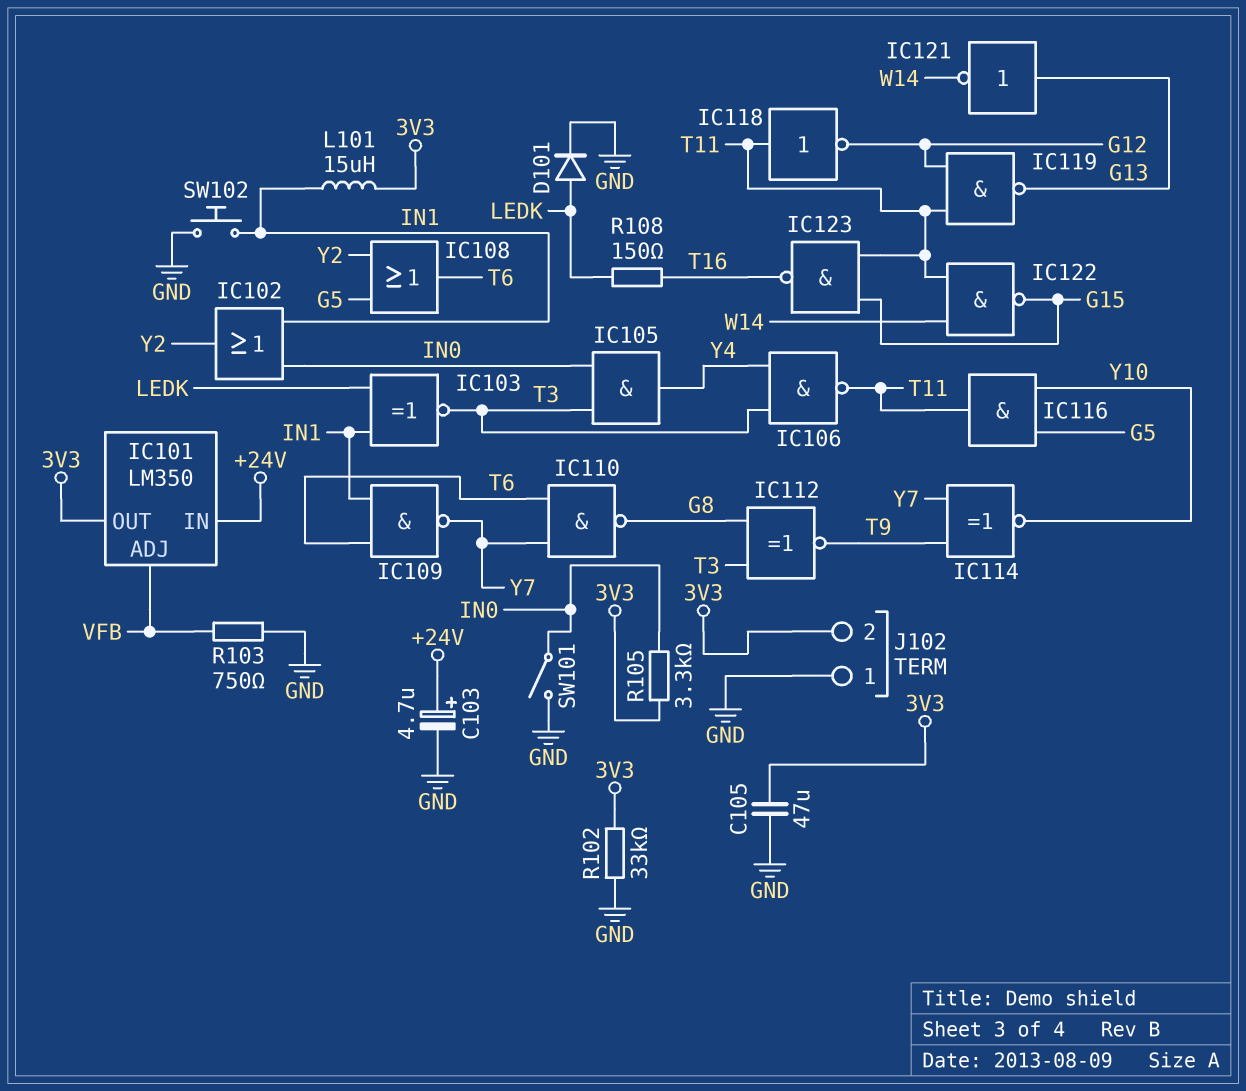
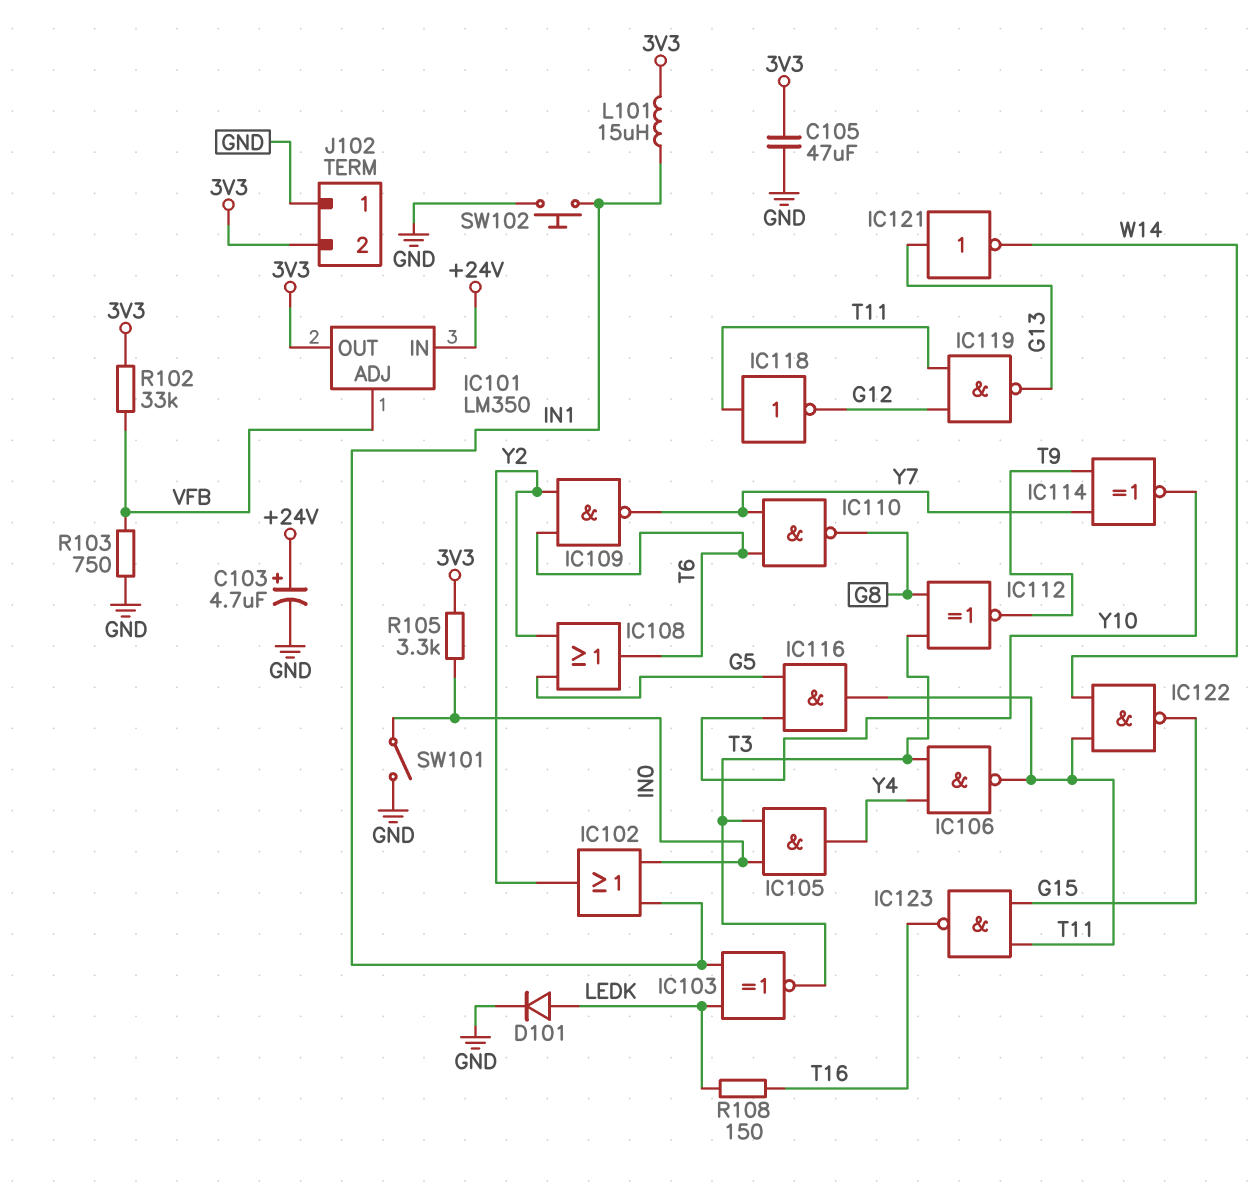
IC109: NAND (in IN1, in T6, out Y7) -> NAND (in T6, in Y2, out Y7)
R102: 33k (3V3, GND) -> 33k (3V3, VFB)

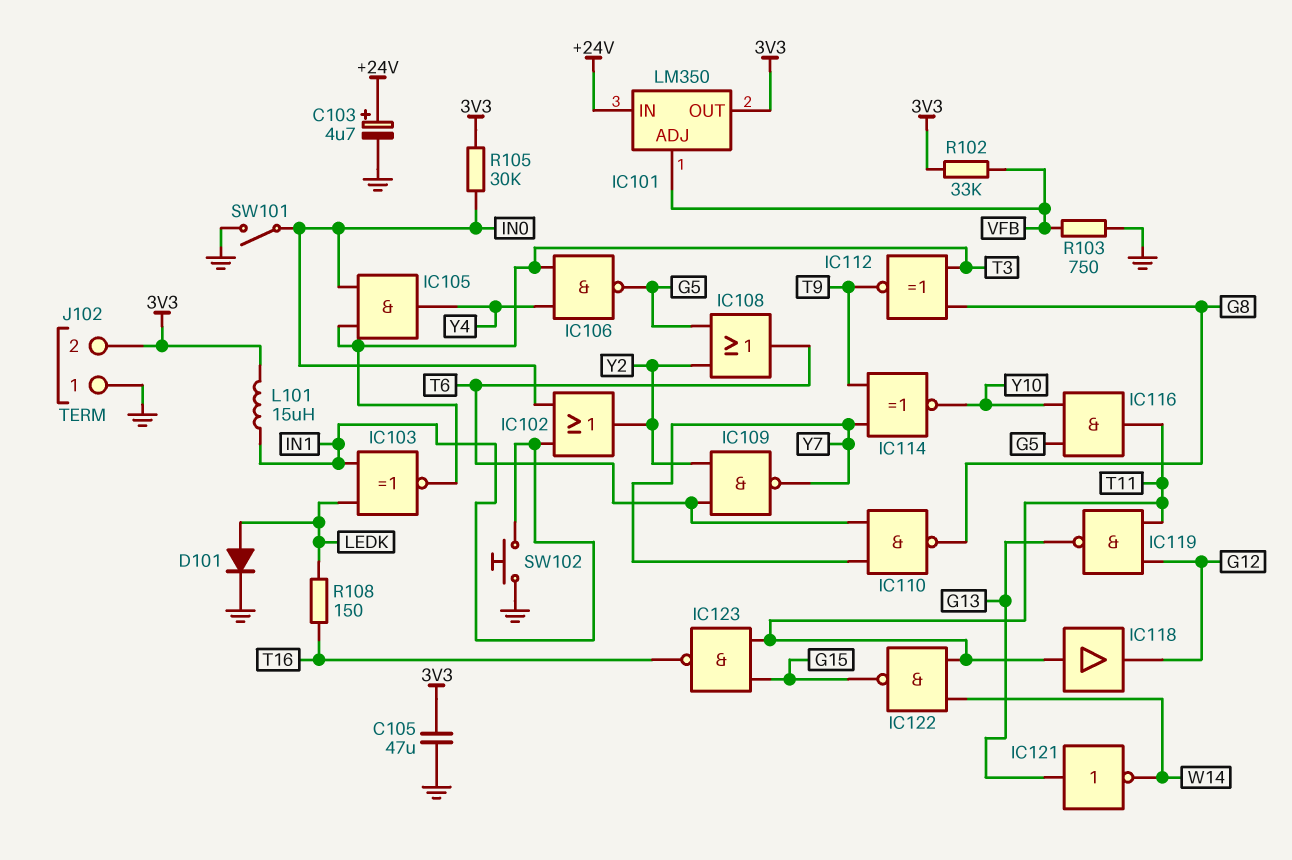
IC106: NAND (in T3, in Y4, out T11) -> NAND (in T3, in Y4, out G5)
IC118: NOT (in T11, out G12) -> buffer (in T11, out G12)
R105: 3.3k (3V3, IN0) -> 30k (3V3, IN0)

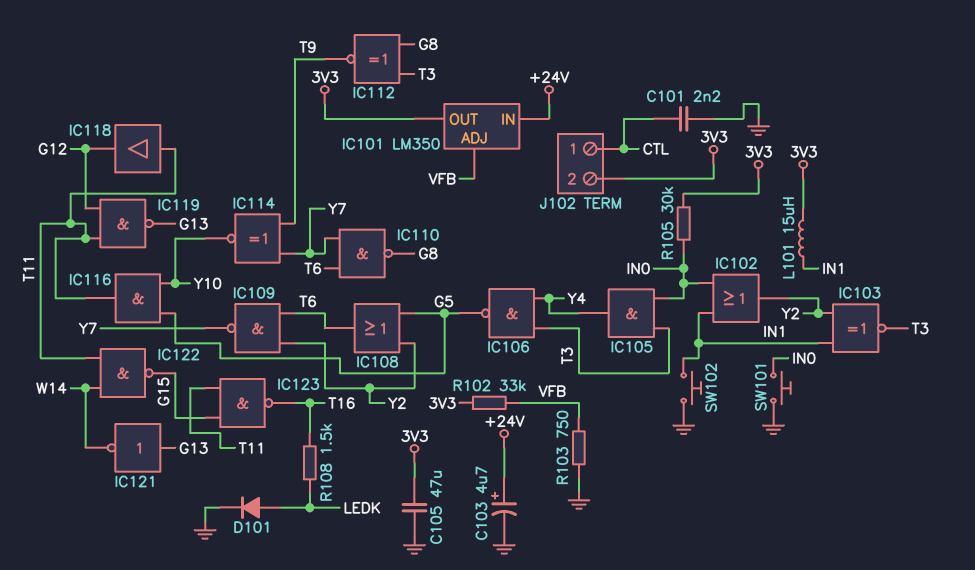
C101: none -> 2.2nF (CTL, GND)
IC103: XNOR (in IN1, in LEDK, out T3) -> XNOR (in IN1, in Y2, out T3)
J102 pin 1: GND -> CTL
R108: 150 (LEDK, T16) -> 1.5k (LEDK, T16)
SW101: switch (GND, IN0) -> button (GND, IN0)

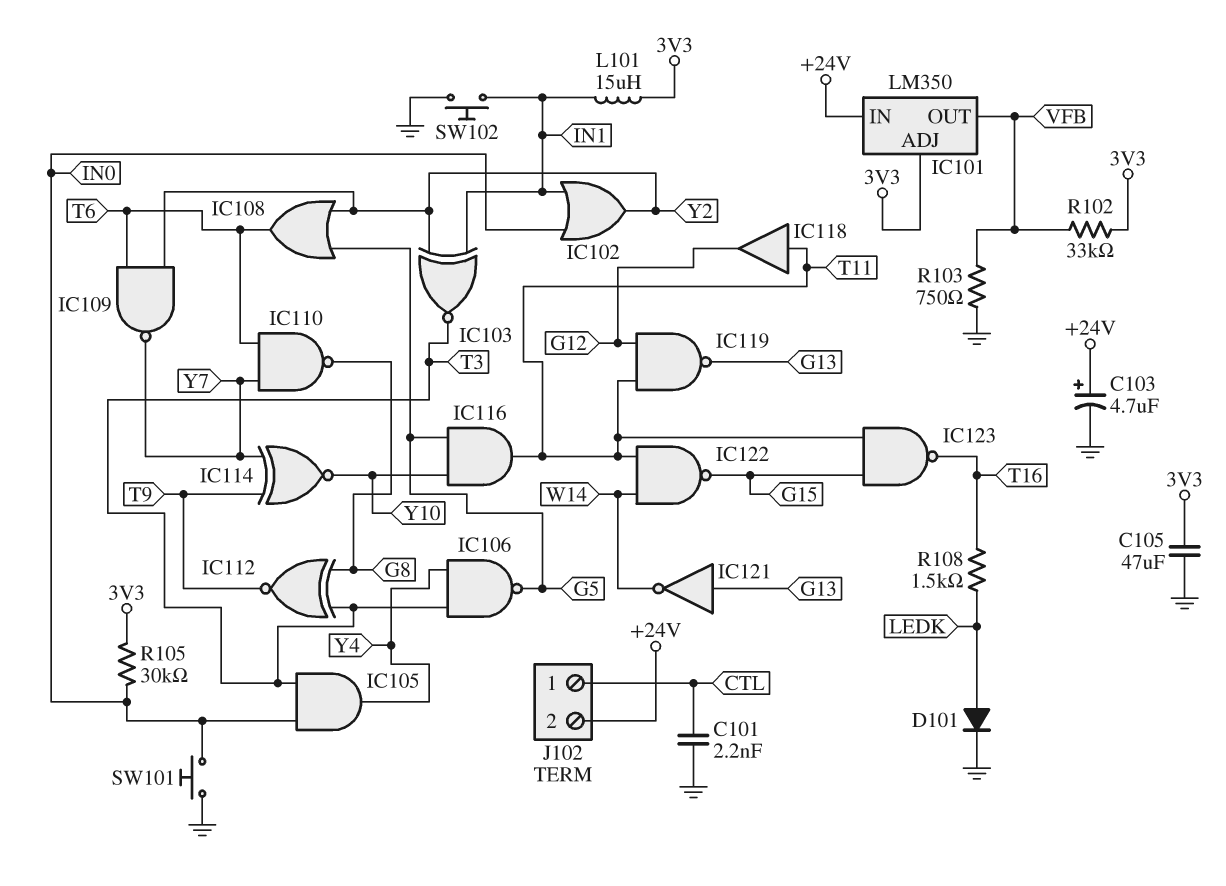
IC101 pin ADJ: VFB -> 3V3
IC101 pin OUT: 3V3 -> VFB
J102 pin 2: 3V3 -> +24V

→ **Exercise brief**
The required output is the lines from the one containing "R102: 33k (3V3, GND) -> 33k (3V3, VFB)" through the end of the data, printed exactly, with no pictures.

→ **Final answer**
R102: 33k (3V3, GND) -> 33k (3V3, VFB)

IC106: NAND (in T3, in Y4, out T11) -> NAND (in T3, in Y4, out G5)
IC118: NOT (in T11, out G12) -> buffer (in T11, out G12)
R105: 3.3k (3V3, IN0) -> 30k (3V3, IN0)

C101: none -> 2.2nF (CTL, GND)
IC103: XNOR (in IN1, in LEDK, out T3) -> XNOR (in IN1, in Y2, out T3)
J102 pin 1: GND -> CTL
R108: 150 (LEDK, T16) -> 1.5k (LEDK, T16)
SW101: switch (GND, IN0) -> button (GND, IN0)

IC101 pin ADJ: VFB -> 3V3
IC101 pin OUT: 3V3 -> VFB
J102 pin 2: 3V3 -> +24V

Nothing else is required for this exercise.